To do: An exact reprint of the data below is required, line for line.
*** Opening Task material ***
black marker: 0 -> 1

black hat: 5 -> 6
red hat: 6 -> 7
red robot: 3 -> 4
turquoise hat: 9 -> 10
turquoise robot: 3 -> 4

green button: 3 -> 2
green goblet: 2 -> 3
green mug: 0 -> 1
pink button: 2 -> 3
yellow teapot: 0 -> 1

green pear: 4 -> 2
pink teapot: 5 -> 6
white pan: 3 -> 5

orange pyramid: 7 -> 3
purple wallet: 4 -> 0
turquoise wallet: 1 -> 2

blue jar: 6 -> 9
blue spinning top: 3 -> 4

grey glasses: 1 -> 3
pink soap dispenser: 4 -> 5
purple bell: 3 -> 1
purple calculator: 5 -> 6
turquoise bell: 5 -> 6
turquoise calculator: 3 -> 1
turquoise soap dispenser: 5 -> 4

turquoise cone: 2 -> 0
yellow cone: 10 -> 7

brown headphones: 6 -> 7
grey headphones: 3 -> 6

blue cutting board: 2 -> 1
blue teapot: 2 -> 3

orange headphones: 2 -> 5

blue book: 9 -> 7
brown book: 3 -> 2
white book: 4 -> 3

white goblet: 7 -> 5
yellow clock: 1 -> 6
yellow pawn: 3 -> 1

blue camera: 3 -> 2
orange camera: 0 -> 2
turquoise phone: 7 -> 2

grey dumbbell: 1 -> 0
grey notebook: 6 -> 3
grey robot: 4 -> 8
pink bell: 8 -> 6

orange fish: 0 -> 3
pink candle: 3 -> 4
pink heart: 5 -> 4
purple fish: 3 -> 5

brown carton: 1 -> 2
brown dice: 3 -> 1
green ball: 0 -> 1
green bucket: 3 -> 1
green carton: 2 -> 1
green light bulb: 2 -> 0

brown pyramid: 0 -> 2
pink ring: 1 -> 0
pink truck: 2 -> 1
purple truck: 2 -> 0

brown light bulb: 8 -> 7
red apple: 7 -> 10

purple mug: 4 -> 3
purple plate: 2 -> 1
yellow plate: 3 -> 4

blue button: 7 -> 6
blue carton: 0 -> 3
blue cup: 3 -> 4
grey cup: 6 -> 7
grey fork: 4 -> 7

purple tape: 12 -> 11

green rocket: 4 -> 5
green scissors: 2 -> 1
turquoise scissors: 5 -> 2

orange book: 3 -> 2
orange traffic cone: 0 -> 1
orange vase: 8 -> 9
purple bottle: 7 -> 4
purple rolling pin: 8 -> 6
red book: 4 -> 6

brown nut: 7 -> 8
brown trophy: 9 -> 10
*** Closing Task material ***
Output for this exercise:
black marker: 0 -> 1

black hat: 5 -> 6
red hat: 6 -> 7
red robot: 3 -> 4
turquoise hat: 9 -> 10
turquoise robot: 3 -> 4

green button: 3 -> 2
green goblet: 2 -> 3
green mug: 0 -> 1
pink button: 2 -> 3
yellow teapot: 0 -> 1

green pear: 4 -> 2
pink teapot: 5 -> 6
white pan: 3 -> 5

orange pyramid: 7 -> 3
purple wallet: 4 -> 0
turquoise wallet: 1 -> 2

blue jar: 6 -> 9
blue spinning top: 3 -> 4

grey glasses: 1 -> 3
pink soap dispenser: 4 -> 5
purple bell: 3 -> 1
purple calculator: 5 -> 6
turquoise bell: 5 -> 6
turquoise calculator: 3 -> 1
turquoise soap dispenser: 5 -> 4

turquoise cone: 2 -> 0
yellow cone: 10 -> 7

brown headphones: 6 -> 7
grey headphones: 3 -> 6

blue cutting board: 2 -> 1
blue teapot: 2 -> 3

orange headphones: 2 -> 5

blue book: 9 -> 7
brown book: 3 -> 2
white book: 4 -> 3

white goblet: 7 -> 5
yellow clock: 1 -> 6
yellow pawn: 3 -> 1

blue camera: 3 -> 2
orange camera: 0 -> 2
turquoise phone: 7 -> 2

grey dumbbell: 1 -> 0
grey notebook: 6 -> 3
grey robot: 4 -> 8
pink bell: 8 -> 6

orange fish: 0 -> 3
pink candle: 3 -> 4
pink heart: 5 -> 4
purple fish: 3 -> 5

brown carton: 1 -> 2
brown dice: 3 -> 1
green ball: 0 -> 1
green bucket: 3 -> 1
green carton: 2 -> 1
green light bulb: 2 -> 0

brown pyramid: 0 -> 2
pink ring: 1 -> 0
pink truck: 2 -> 1
purple truck: 2 -> 0

brown light bulb: 8 -> 7
red apple: 7 -> 10

purple mug: 4 -> 3
purple plate: 2 -> 1
yellow plate: 3 -> 4

blue button: 7 -> 6
blue carton: 0 -> 3
blue cup: 3 -> 4
grey cup: 6 -> 7
grey fork: 4 -> 7

purple tape: 12 -> 11

green rocket: 4 -> 5
green scissors: 2 -> 1
turquoise scissors: 5 -> 2

orange book: 3 -> 2
orange traffic cone: 0 -> 1
orange vase: 8 -> 9
purple bottle: 7 -> 4
purple rolling pin: 8 -> 6
red book: 4 -> 6

brown nut: 7 -> 8
brown trophy: 9 -> 10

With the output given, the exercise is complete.